What the task asks ▸ Starting at the line that contains "exchanged: WhiteSpool (157, 355)", restate each line word for word through the final line of the data, keeping both ends.

:: Data section

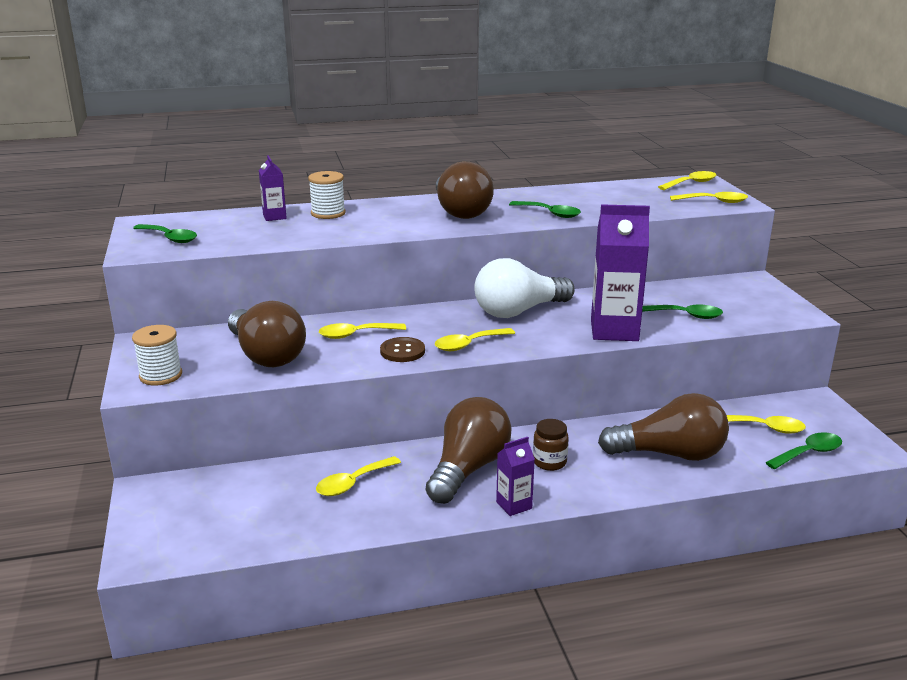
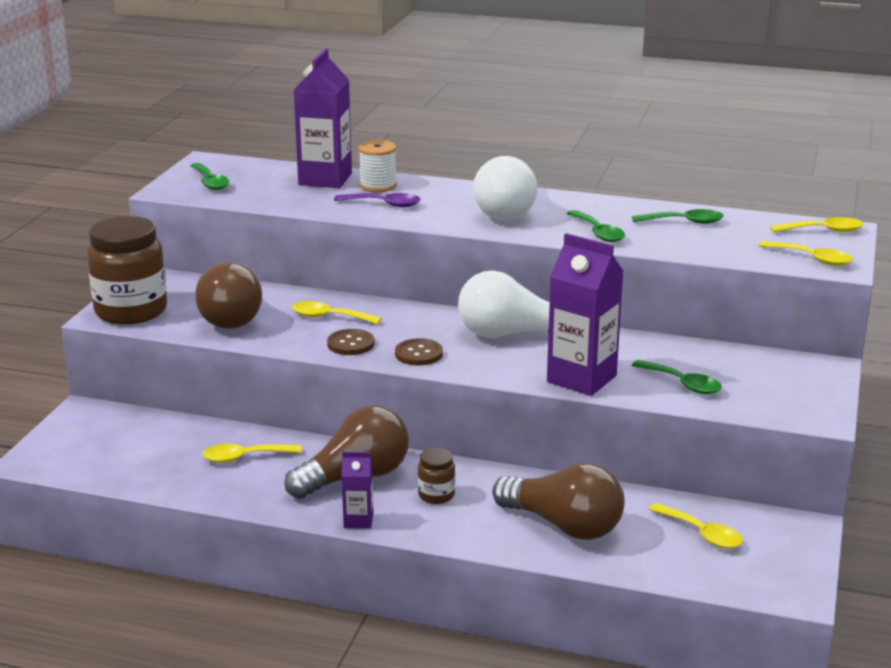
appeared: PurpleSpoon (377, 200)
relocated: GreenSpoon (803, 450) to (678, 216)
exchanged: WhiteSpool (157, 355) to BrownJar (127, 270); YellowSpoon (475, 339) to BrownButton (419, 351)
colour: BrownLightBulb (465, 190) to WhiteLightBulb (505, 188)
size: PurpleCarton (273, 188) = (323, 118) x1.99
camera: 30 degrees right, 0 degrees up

::::

Exercise solution ▸
exchanged: WhiteSpool (157, 355) to BrownJar (127, 270); YellowSpoon (475, 339) to BrownButton (419, 351)
colour: BrownLightBulb (465, 190) to WhiteLightBulb (505, 188)
size: PurpleCarton (273, 188) = (323, 118) x1.99
camera: 30 degrees right, 0 degrees up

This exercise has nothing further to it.